### [To do]
Find the string "white" in the data, and copy out each line that has it.

### [Stored items from a collection]

+-------+

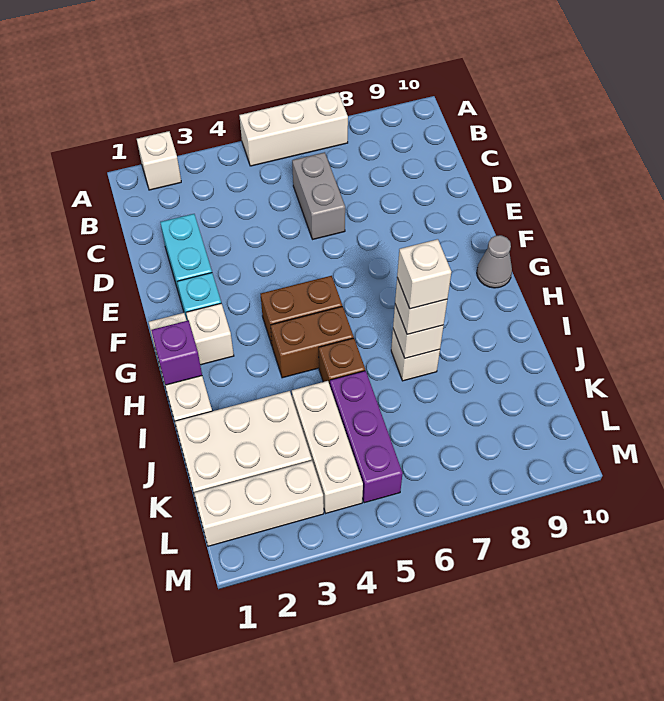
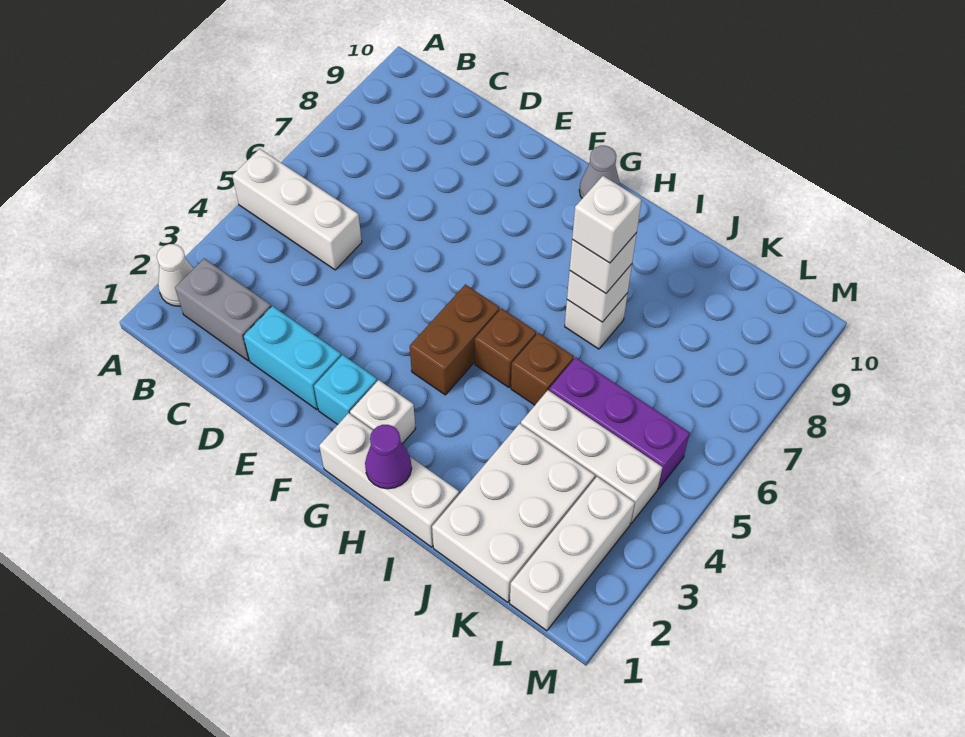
white brick A2 level 1 -> white cone A2 level 1
white brick A5:A7 level 1 -> white brick A5:C5 level 1
grey brick C6:D6 level 1 -> grey brick B2:C2 level 1
purple brick H1 level 2 -> purple cone H1 level 2
brown brick H4:H5 level 1 -> brown brick H5 level 1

+-------+

### [Exercise output]
white brick A2 level 1 -> white cone A2 level 1
white brick A5:A7 level 1 -> white brick A5:C5 level 1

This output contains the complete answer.